(Task input)

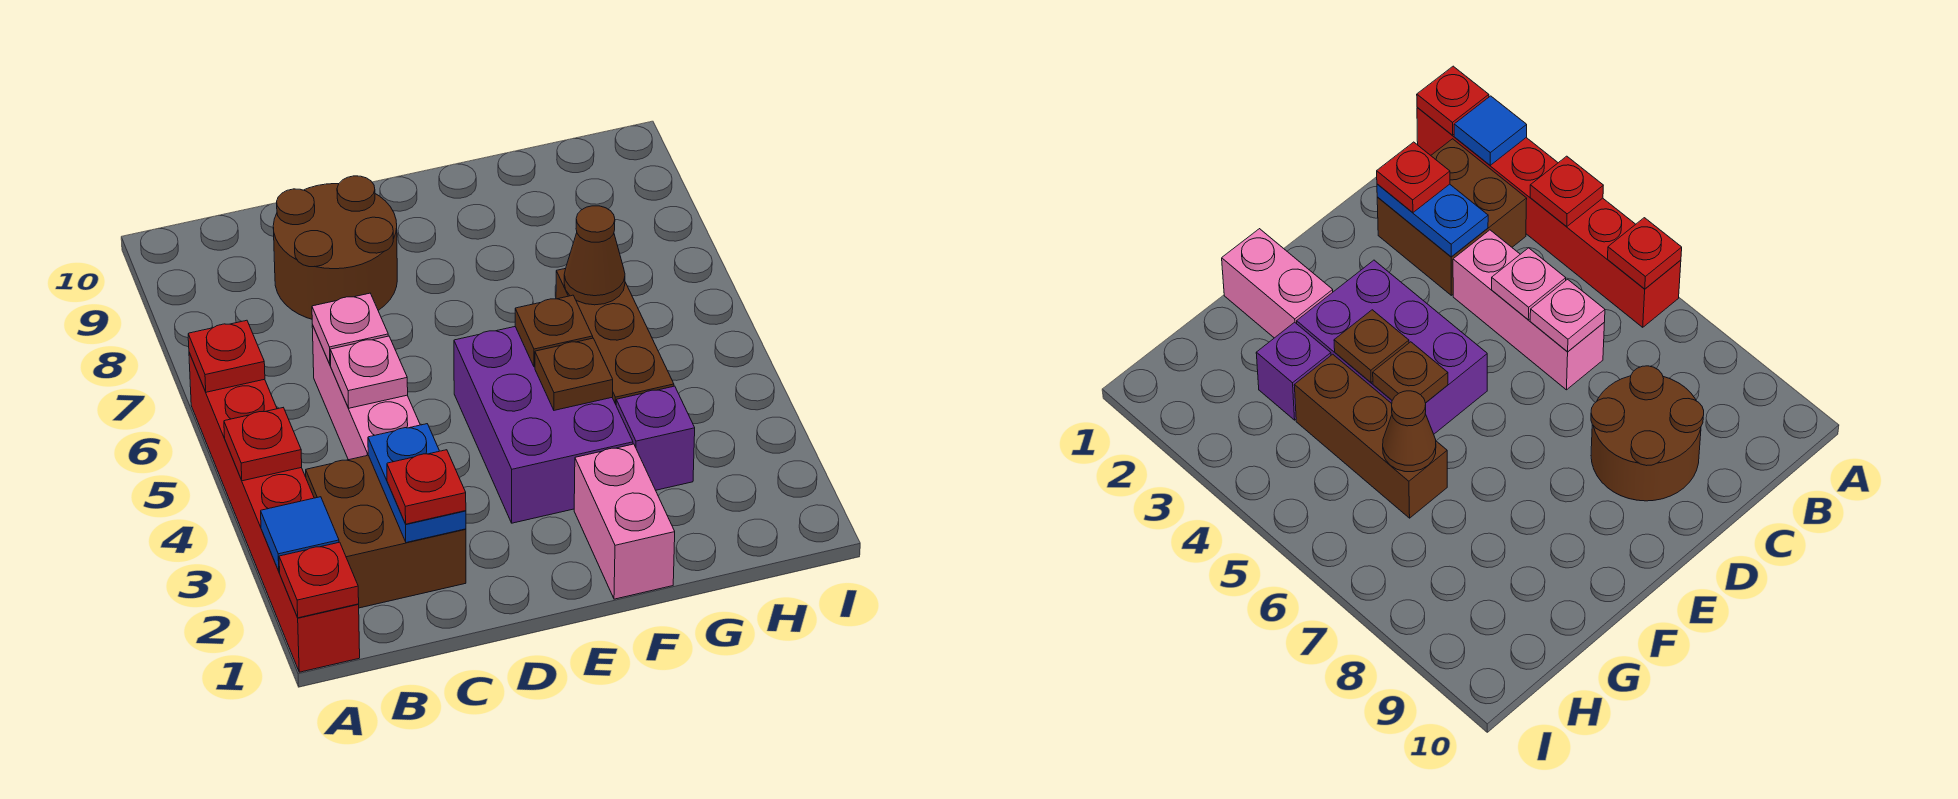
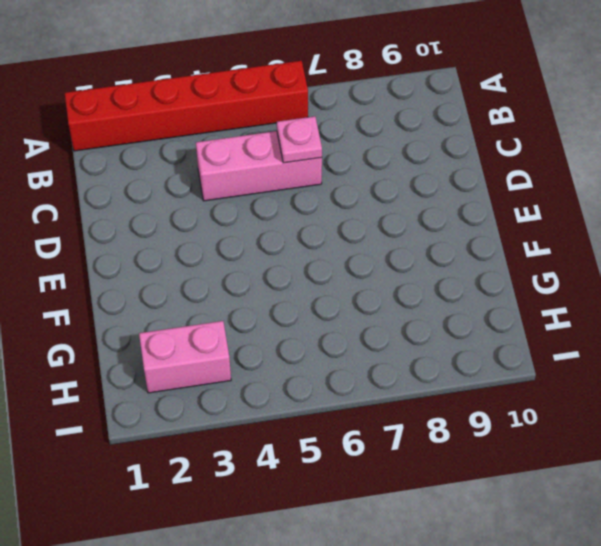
pink 1x2 brick [139,321,231,393] -> pink 1x2 brick moved to [574,444,675,599]
none -> brown 2x2 brick [306,455,466,608]
none -> brown 2x2 round brick [273,176,397,319]
none -> purple 2x3 brick [454,327,633,523]

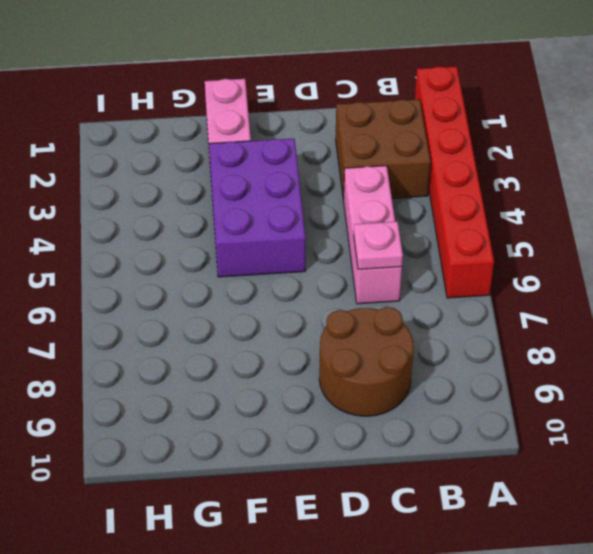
none -> purple 1x1 brick [616,386,695,490]
none -> brown 1x3 brick [556,268,674,404]
none -> red 1x1 plate [279,542,359,618]

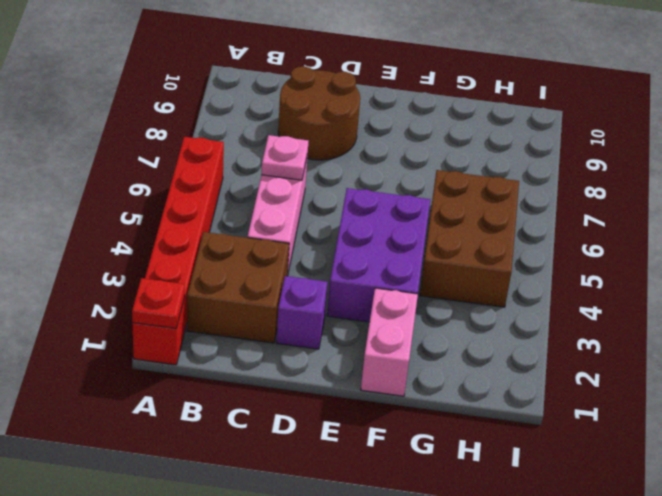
purple 1x1 brick [276,276,328,349] -> purple 1x1 brick moved to [616,386,695,490]
brown 2x3 brick [420,170,519,307] -> brown 1x3 brick [556,268,674,404]
none -> blue 1x1 tile [261,497,339,572]
none -> red 1x1 plate [224,408,302,481]
none -> red 1x1 plate [188,320,265,392]

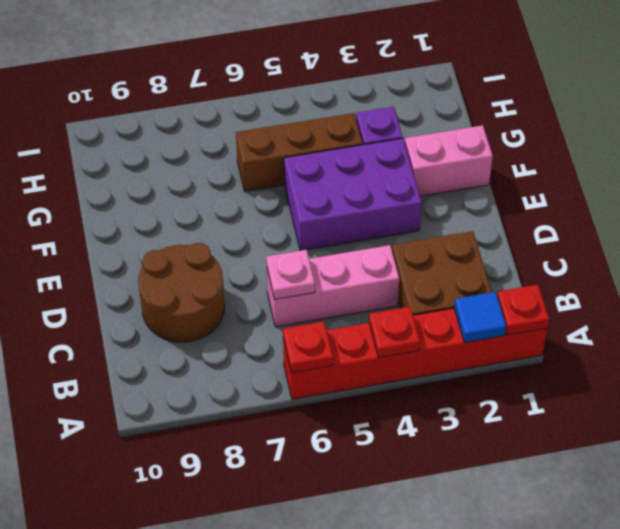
none -> blue 1x2 plate [368,424,466,543]
none -> pink 1x1 plate [330,336,408,408]
none -> brown 1x1 plate [535,338,613,410]

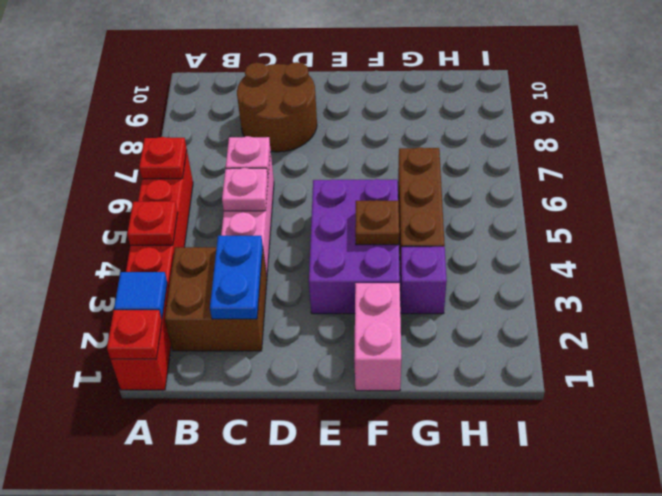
none -> brown 1x1 plate [515,295,593,367]
none -> brown 1x1 cone [564,206,625,305]
none -> red 1x1 plate [387,450,466,524]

(End Task input)

Word for word, repeat each line of the records, and leave every image out.

pink 1x2 brick [139,321,231,393] -> pink 1x2 brick moved to [574,444,675,599]
none -> brown 2x2 brick [306,455,466,608]
none -> brown 2x2 round brick [273,176,397,319]
none -> purple 2x3 brick [454,327,633,523]

none -> purple 1x1 brick [616,386,695,490]
none -> brown 1x3 brick [556,268,674,404]
none -> red 1x1 plate [279,542,359,618]

purple 1x1 brick [276,276,328,349] -> purple 1x1 brick moved to [616,386,695,490]
brown 2x3 brick [420,170,519,307] -> brown 1x3 brick [556,268,674,404]
none -> blue 1x1 tile [261,497,339,572]
none -> red 1x1 plate [224,408,302,481]
none -> red 1x1 plate [188,320,265,392]

none -> blue 1x2 plate [368,424,466,543]
none -> pink 1x1 plate [330,336,408,408]
none -> brown 1x1 plate [535,338,613,410]

none -> brown 1x1 plate [515,295,593,367]
none -> brown 1x1 cone [564,206,625,305]
none -> red 1x1 plate [387,450,466,524]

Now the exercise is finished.